What the exercise asks: Copy out each line containing "bucket" from the entries below.

==== Provided data

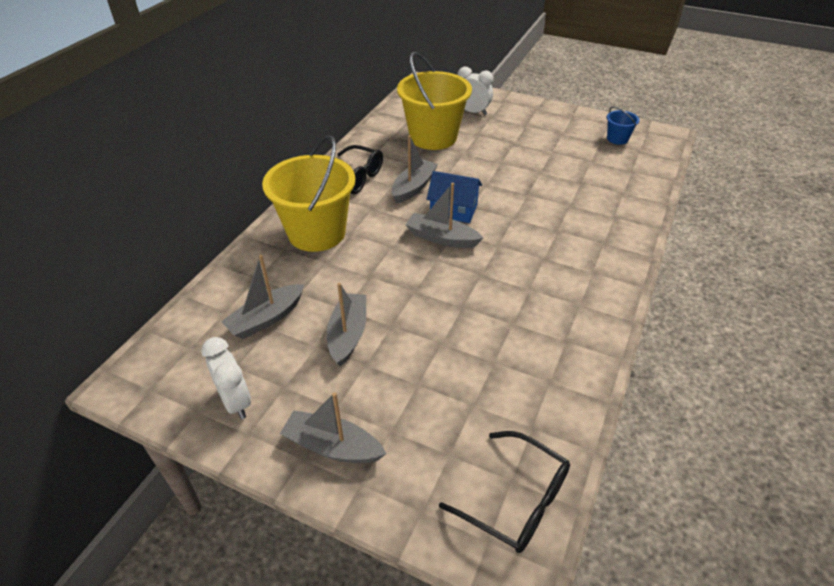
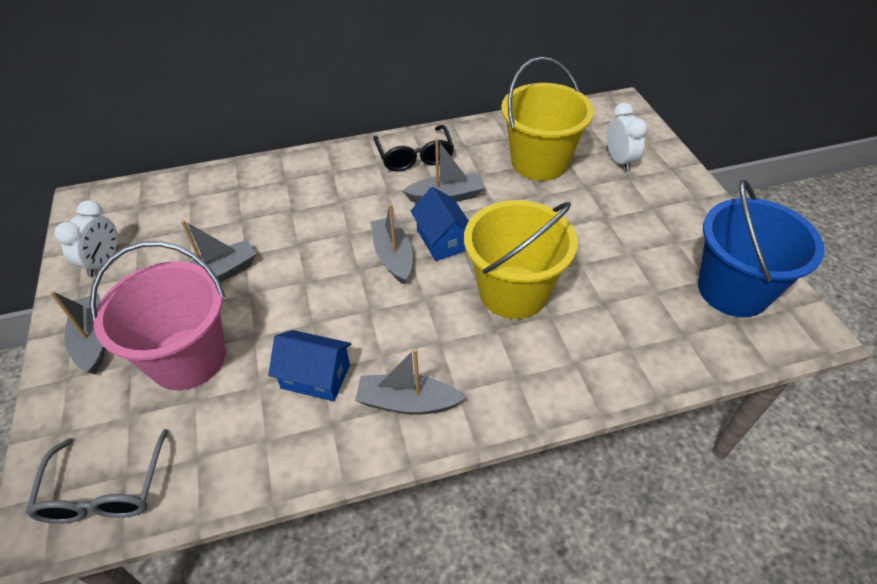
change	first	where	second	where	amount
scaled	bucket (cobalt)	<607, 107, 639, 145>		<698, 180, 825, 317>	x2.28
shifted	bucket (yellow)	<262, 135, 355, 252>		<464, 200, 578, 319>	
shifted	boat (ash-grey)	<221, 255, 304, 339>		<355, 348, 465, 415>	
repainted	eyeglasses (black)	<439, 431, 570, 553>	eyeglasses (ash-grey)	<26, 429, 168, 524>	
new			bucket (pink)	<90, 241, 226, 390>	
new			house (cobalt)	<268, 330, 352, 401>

========

Your solution:
scaled	bucket (cobalt)	<607, 107, 639, 145>		<698, 180, 825, 317>	x2.28
shifted	bucket (yellow)	<262, 135, 355, 252>		<464, 200, 578, 319>	
new			bucket (pink)	<90, 241, 226, 390>	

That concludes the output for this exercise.